## TASK INSTRUCTIONS
The entries below are to be returned as written, with all pictures dropped.

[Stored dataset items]
----

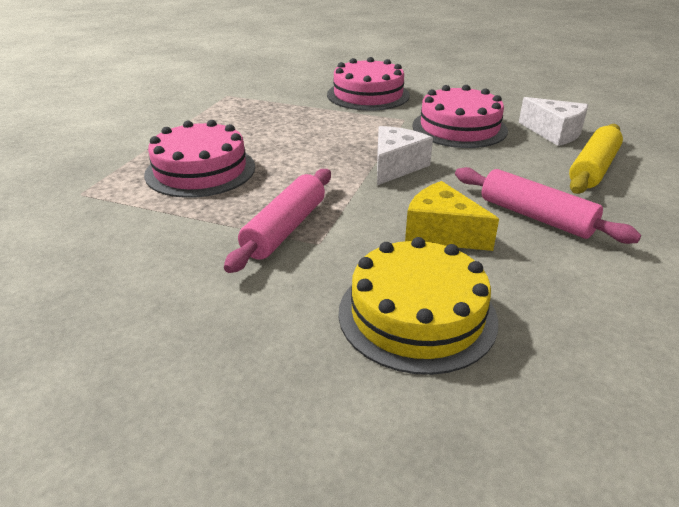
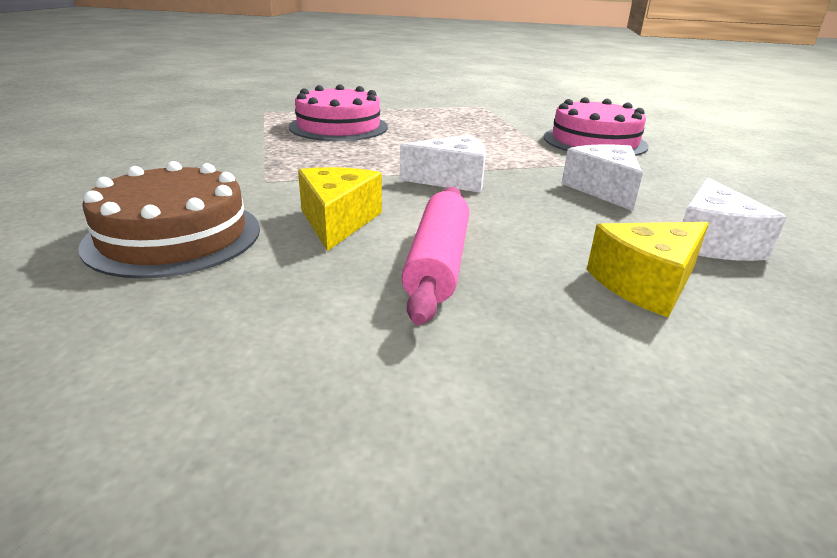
camera: 55 degrees right, 5 degrees down
(285, 229) = (276, 166): pink rolling pin -> none
(417, 315) = (174, 236): yellow cake -> brown cake
(459, 128) = (603, 189): pink cake -> white cheese
(593, 169) = (646, 284): yellow rolling pin -> yellow cheese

----

## EXPECTED ANSWER
camera: 55 degrees right, 5 degrees down
(285, 229) = (276, 166): pink rolling pin -> none
(417, 315) = (174, 236): yellow cake -> brown cake
(459, 128) = (603, 189): pink cake -> white cheese
(593, 169) = (646, 284): yellow rolling pin -> yellow cheese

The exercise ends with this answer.